WHAT YOU ARE ASKED TO DO:
Can you transcribe every line of the listing below, character for character, without changing anything?

━━━━━━

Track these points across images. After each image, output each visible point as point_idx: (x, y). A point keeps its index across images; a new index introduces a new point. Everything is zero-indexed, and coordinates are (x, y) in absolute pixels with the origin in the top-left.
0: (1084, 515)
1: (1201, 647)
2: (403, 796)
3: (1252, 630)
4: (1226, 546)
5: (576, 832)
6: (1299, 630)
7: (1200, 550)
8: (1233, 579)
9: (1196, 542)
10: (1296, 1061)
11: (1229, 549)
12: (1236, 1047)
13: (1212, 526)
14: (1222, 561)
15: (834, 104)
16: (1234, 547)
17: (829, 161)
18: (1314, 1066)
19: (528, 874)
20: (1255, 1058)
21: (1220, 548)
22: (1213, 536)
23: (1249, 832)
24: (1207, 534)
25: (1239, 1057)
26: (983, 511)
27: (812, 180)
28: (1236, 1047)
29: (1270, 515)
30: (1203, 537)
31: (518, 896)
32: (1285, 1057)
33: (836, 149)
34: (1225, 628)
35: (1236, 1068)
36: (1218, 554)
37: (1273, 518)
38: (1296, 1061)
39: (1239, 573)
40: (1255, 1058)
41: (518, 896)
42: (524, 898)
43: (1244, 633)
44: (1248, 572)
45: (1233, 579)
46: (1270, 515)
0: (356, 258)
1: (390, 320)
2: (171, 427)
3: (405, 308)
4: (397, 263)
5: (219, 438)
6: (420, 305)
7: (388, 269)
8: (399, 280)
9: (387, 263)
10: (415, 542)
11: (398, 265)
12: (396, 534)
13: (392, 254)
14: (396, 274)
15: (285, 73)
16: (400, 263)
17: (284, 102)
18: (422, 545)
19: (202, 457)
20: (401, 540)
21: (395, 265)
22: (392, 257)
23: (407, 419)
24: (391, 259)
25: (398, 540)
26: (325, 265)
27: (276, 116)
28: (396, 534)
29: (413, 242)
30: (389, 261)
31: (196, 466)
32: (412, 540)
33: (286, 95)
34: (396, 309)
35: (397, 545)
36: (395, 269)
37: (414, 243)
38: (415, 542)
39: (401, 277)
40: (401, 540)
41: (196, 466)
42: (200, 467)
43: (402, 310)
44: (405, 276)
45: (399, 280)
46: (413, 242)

━━━━━━

THE OUTPUT:
Track these points across images. After each image, output each visible point as point_idx: (x, y). A point keeps its index across images; a new index introduces a new point. Everything is zero-indexed, and coordinates are (x, y) in absolute pixels with the origin in the top-left.
0: (1084, 515)
1: (1201, 647)
2: (403, 796)
3: (1252, 630)
4: (1226, 546)
5: (576, 832)
6: (1299, 630)
7: (1200, 550)
8: (1233, 579)
9: (1196, 542)
10: (1296, 1061)
11: (1229, 549)
12: (1236, 1047)
13: (1212, 526)
14: (1222, 561)
15: (834, 104)
16: (1234, 547)
17: (829, 161)
18: (1314, 1066)
19: (528, 874)
20: (1255, 1058)
21: (1220, 548)
22: (1213, 536)
23: (1249, 832)
24: (1207, 534)
25: (1239, 1057)
26: (983, 511)
27: (812, 180)
28: (1236, 1047)
29: (1270, 515)
30: (1203, 537)
31: (518, 896)
32: (1285, 1057)
33: (836, 149)
34: (1225, 628)
35: (1236, 1068)
36: (1218, 554)
37: (1273, 518)
38: (1296, 1061)
39: (1239, 573)
40: (1255, 1058)
41: (518, 896)
42: (524, 898)
43: (1244, 633)
44: (1248, 572)
45: (1233, 579)
46: (1270, 515)
0: (356, 258)
1: (390, 320)
2: (171, 427)
3: (405, 308)
4: (397, 263)
5: (219, 438)
6: (420, 305)
7: (388, 269)
8: (399, 280)
9: (387, 263)
10: (415, 542)
11: (398, 265)
12: (396, 534)
13: (392, 254)
14: (396, 274)
15: (285, 73)
16: (400, 263)
17: (284, 102)
18: (422, 545)
19: (202, 457)
20: (401, 540)
21: (395, 265)
22: (392, 257)
23: (407, 419)
24: (391, 259)
25: (398, 540)
26: (325, 265)
27: (276, 116)
28: (396, 534)
29: (413, 242)
30: (389, 261)
31: (196, 466)
32: (412, 540)
33: (286, 95)
34: (396, 309)
35: (397, 545)
36: (395, 269)
37: (414, 243)
38: (415, 542)
39: (401, 277)
40: (401, 540)
41: (196, 466)
42: (200, 467)
43: (402, 310)
44: (405, 276)
45: (399, 280)
46: (413, 242)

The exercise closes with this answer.